## Exercise brief
In the data below, which lines hold "another"? Copy every one.

## Input for this task
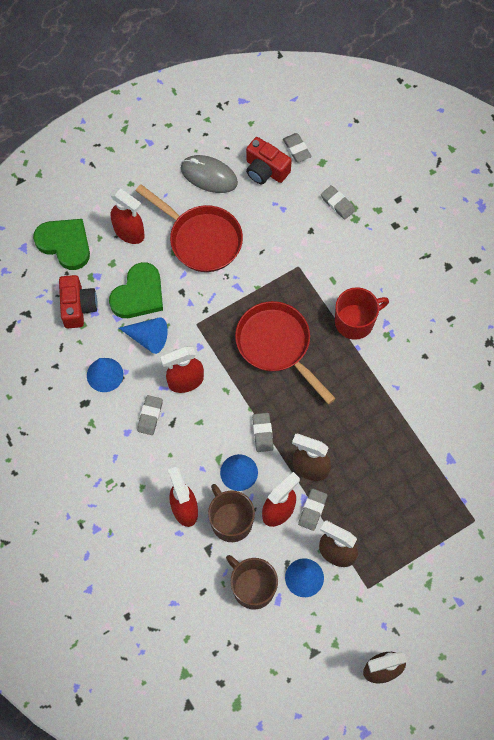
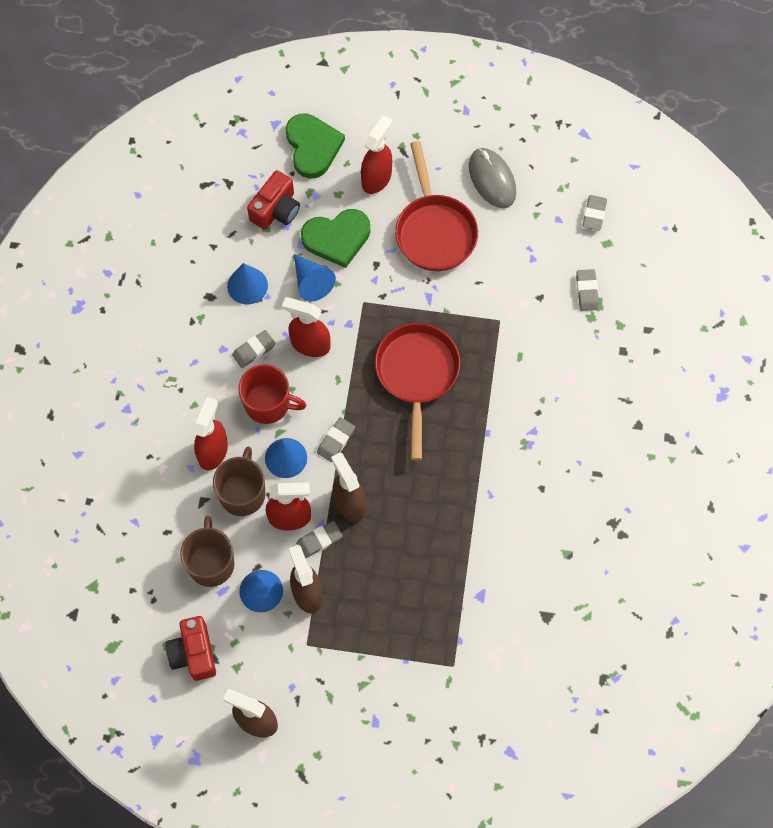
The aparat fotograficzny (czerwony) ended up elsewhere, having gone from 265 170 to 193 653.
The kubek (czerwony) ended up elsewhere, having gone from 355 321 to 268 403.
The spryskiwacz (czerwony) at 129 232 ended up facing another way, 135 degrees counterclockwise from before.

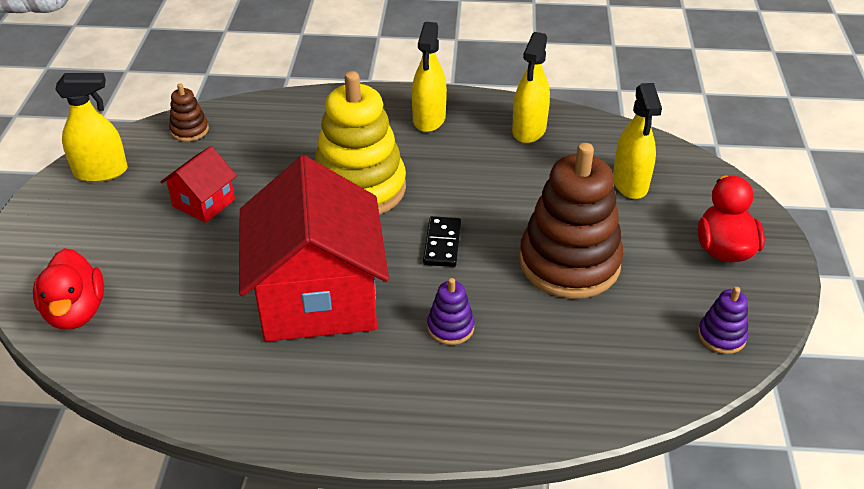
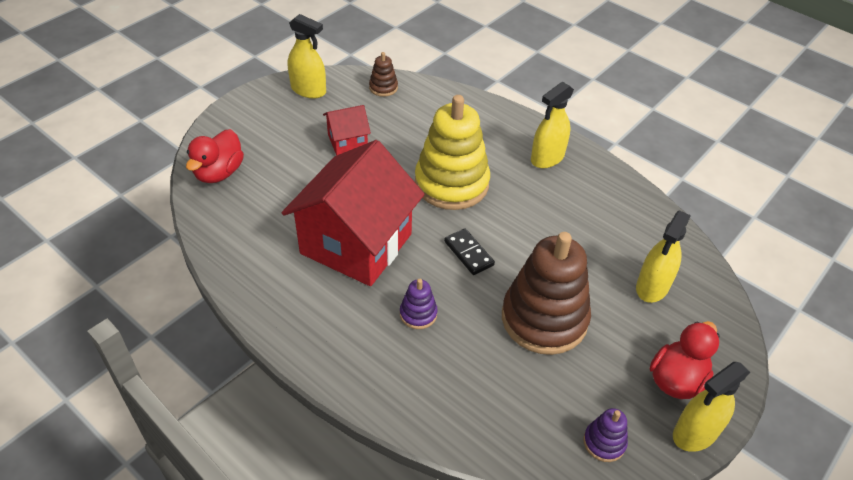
The spryskiwacz (żółty) ended up elsewhere, having gone from 529 130 to 695 433.
The kostka domina (czarny) at 442 244 ended up facing another way, 75 degrees counterclockwise from before.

## Answer to this task
The spryskiwacz (czerwony) at 129 232 ended up facing another way, 135 degrees counterclockwise from before.
The kostka domina (czarny) at 442 244 ended up facing another way, 75 degrees counterclockwise from before.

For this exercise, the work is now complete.